## [EXERCISE MATERIAL]
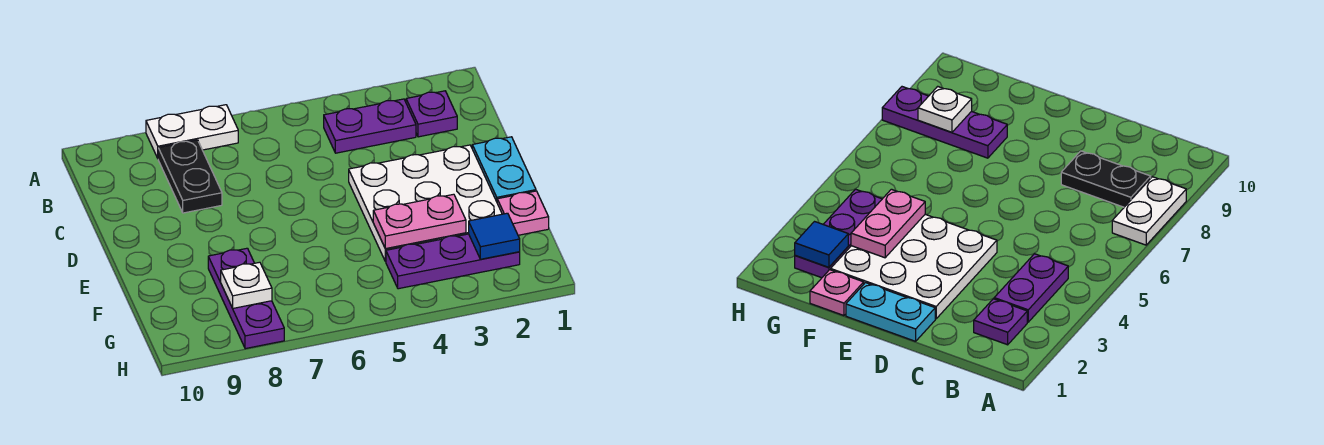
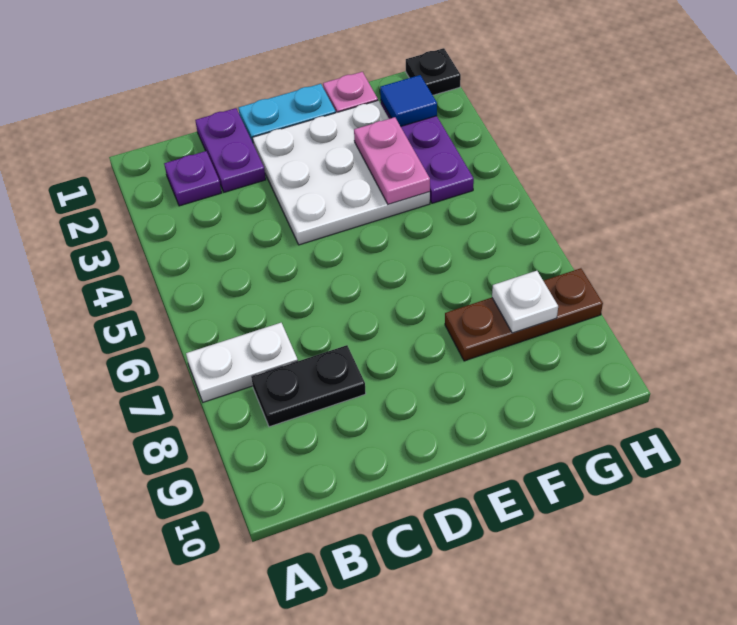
white plate A7:A8 level 1 -> white plate A7:B7 level 1
purple plate B3:B4 level 1 -> purple plate C1:C2 level 1
purple plate F8:H8 level 1 -> brown plate F8:H8 level 1
none -> black plate H1 level 1

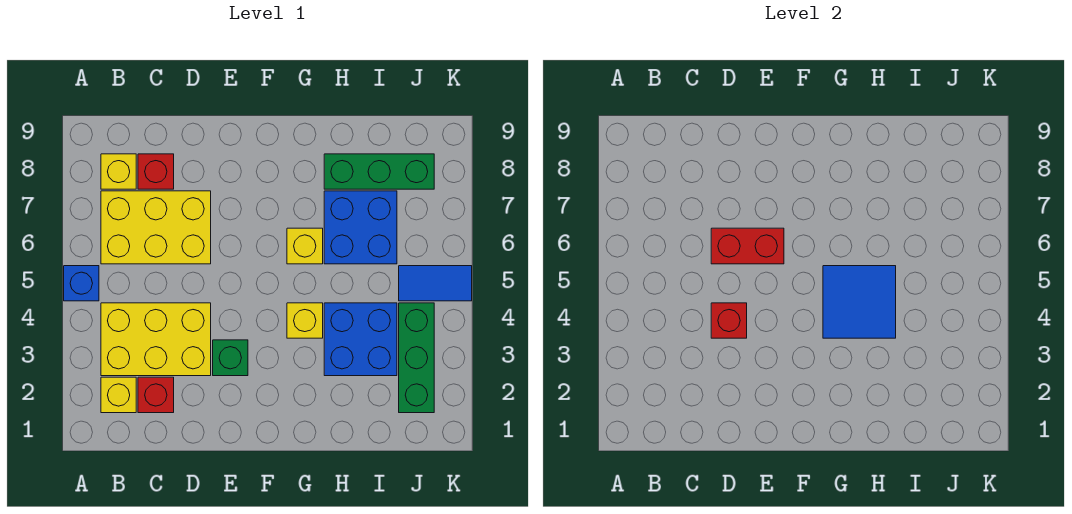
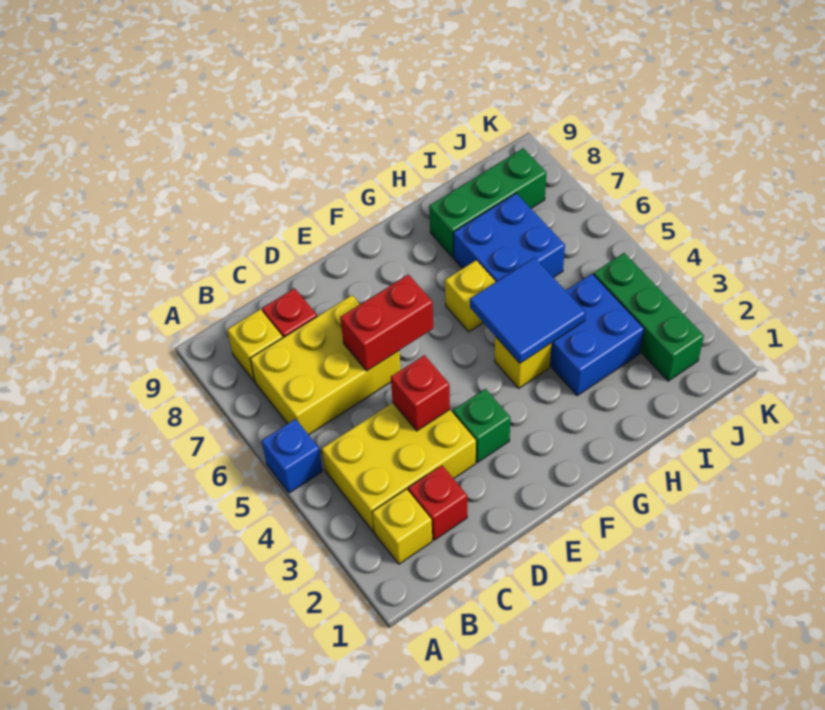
blue tile J5:K5 level 1 -> none

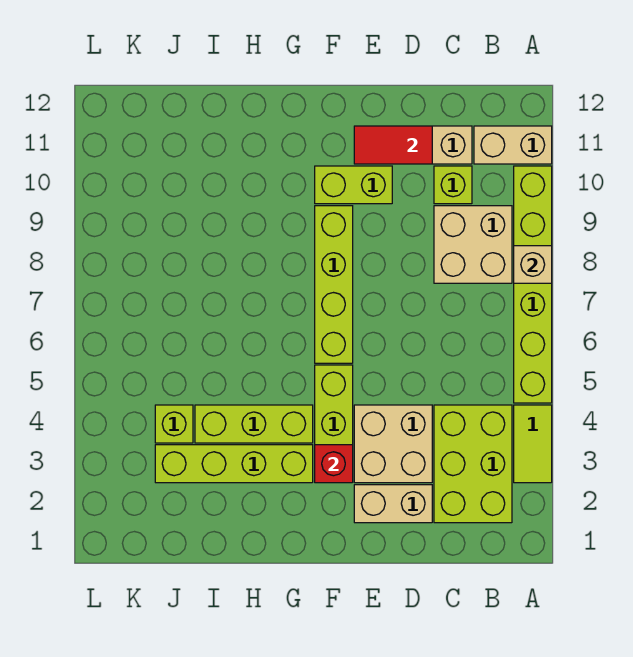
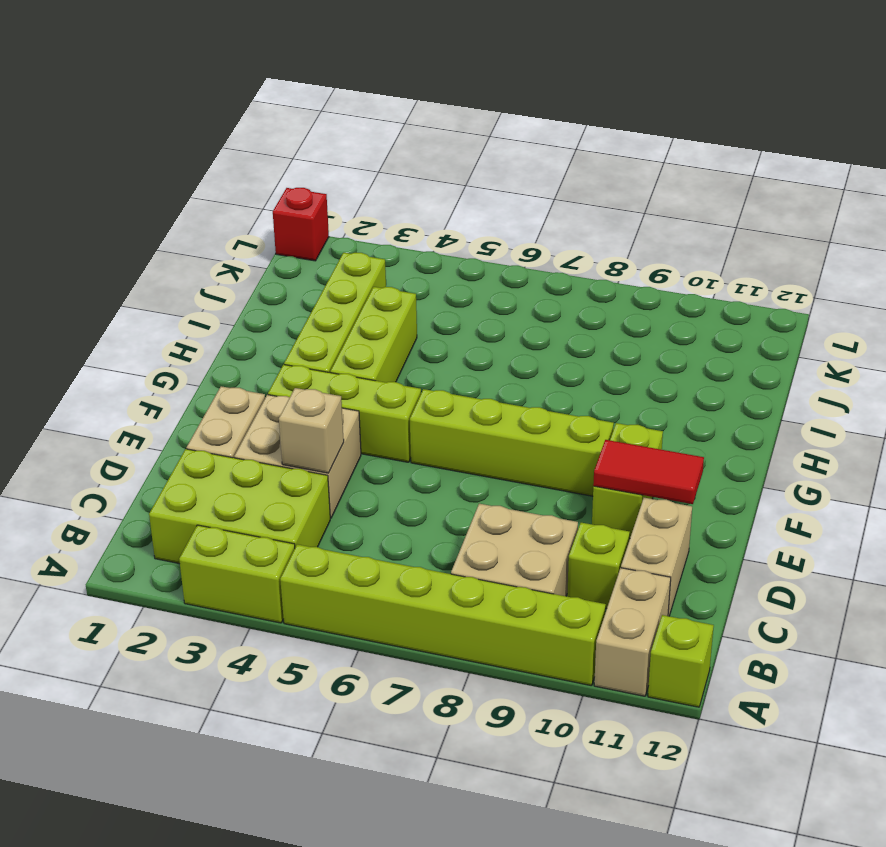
lime tile A3:A4 level 1 -> lime brick A3:A4 level 1
tan brick A8 level 2 -> tan brick D4 level 2
red tile D11:E11 level 2 -> red tile E10:E11 level 2
red brick F3 level 2 -> red brick L1 level 1
lime brick J4 level 1 -> lime brick A12 level 1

## [TASK DESCRIPTION]
Return all of the material exactly, without pictures.

## [ANSWER TO THE EXERCISE]
white plate A7:A8 level 1 -> white plate A7:B7 level 1
purple plate B3:B4 level 1 -> purple plate C1:C2 level 1
purple plate F8:H8 level 1 -> brown plate F8:H8 level 1
none -> black plate H1 level 1

blue tile J5:K5 level 1 -> none

lime tile A3:A4 level 1 -> lime brick A3:A4 level 1
tan brick A8 level 2 -> tan brick D4 level 2
red tile D11:E11 level 2 -> red tile E10:E11 level 2
red brick F3 level 2 -> red brick L1 level 1
lime brick J4 level 1 -> lime brick A12 level 1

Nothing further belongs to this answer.